The task =>
Restate each line below word for word, skipping every picture.

Provided data =>
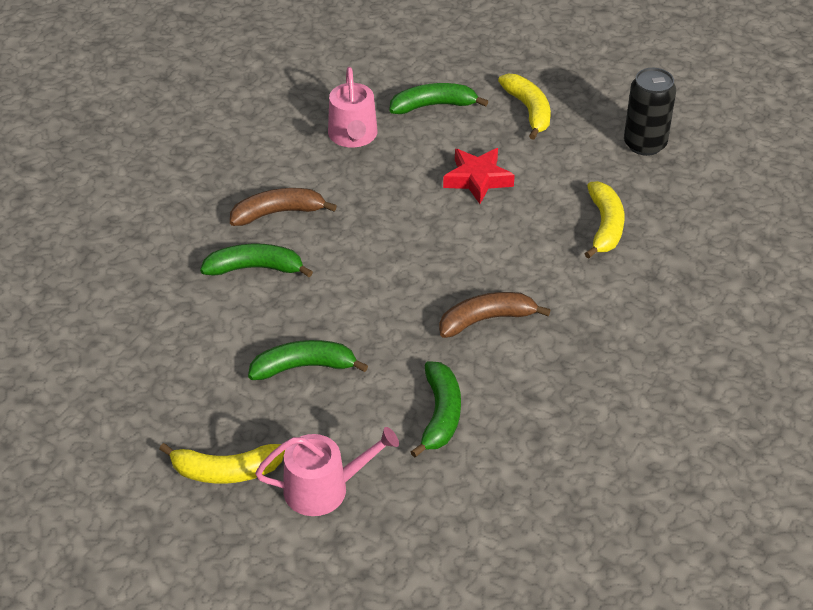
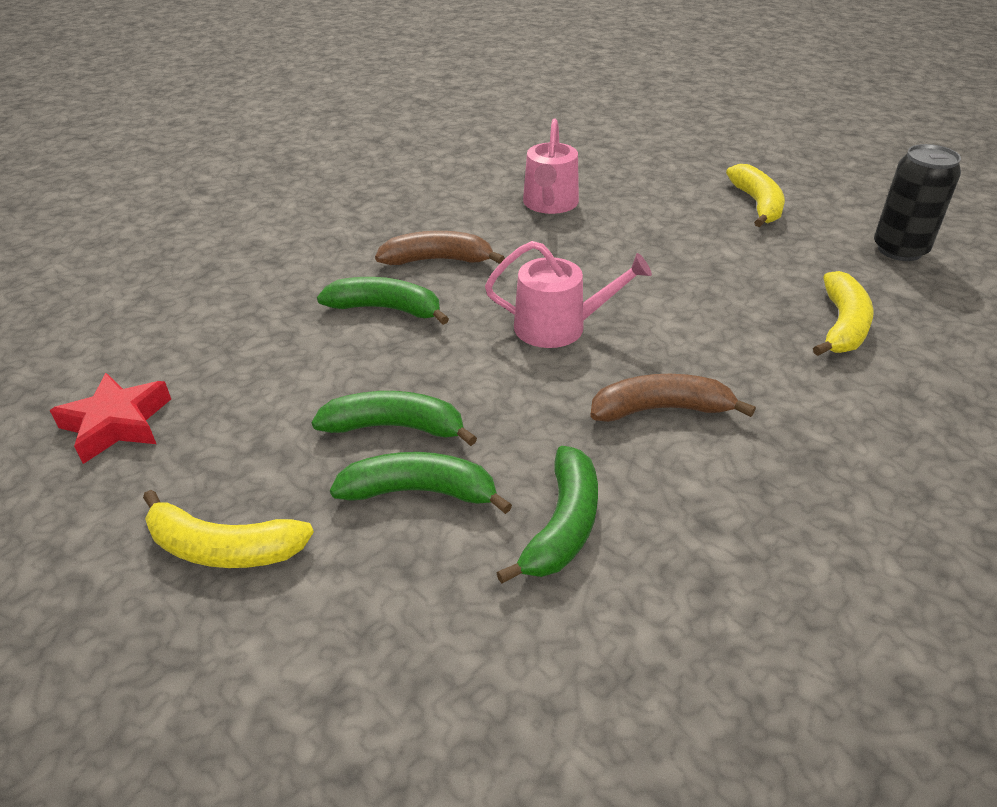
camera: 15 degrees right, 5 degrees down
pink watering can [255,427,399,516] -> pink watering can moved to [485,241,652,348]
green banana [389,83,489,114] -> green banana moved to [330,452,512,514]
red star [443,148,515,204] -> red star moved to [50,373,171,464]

Response box =>
camera: 15 degrees right, 5 degrees down
pink watering can [255,427,399,516] -> pink watering can moved to [485,241,652,348]
green banana [389,83,489,114] -> green banana moved to [330,452,512,514]
red star [443,148,515,204] -> red star moved to [50,373,171,464]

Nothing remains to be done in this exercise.